● Raw data
++++

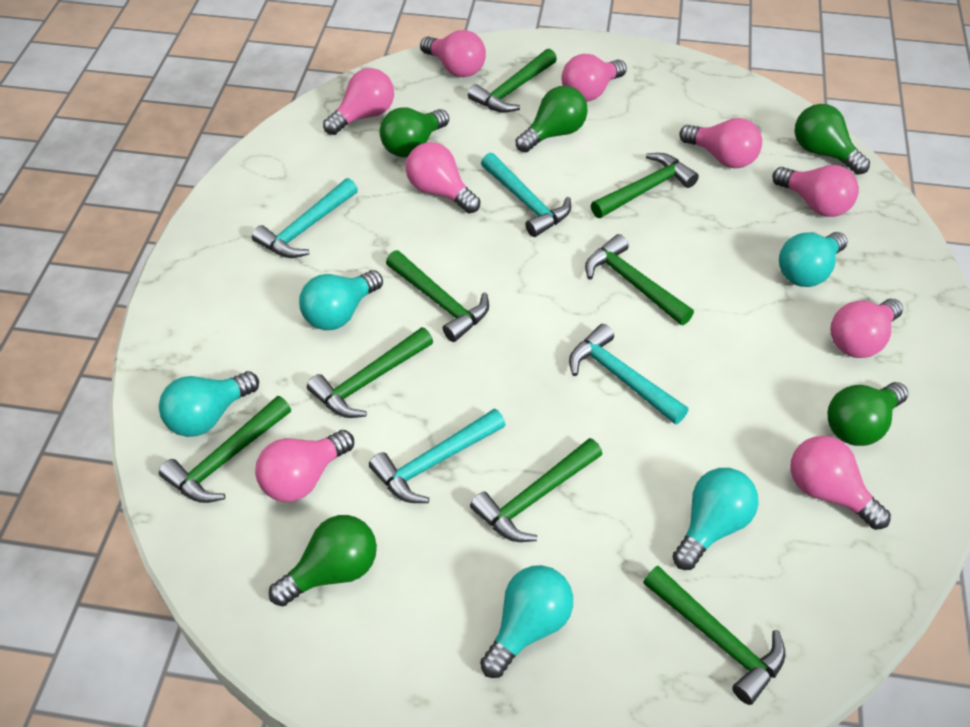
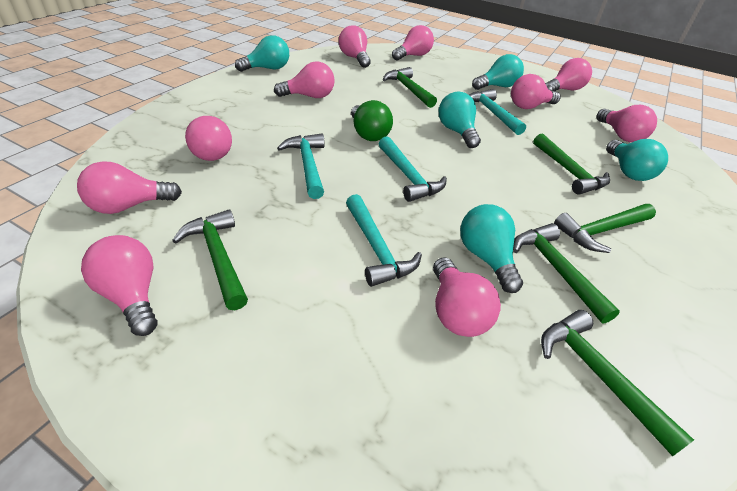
green hammer: 8 -> 6
green light bulb: 5 -> 1
pink light bulb: 9 -> 10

++++

● What you should do
Every line of the data that includes the word "bulb" should be copied.

● Task solution
green light bulb: 5 -> 1
pink light bulb: 9 -> 10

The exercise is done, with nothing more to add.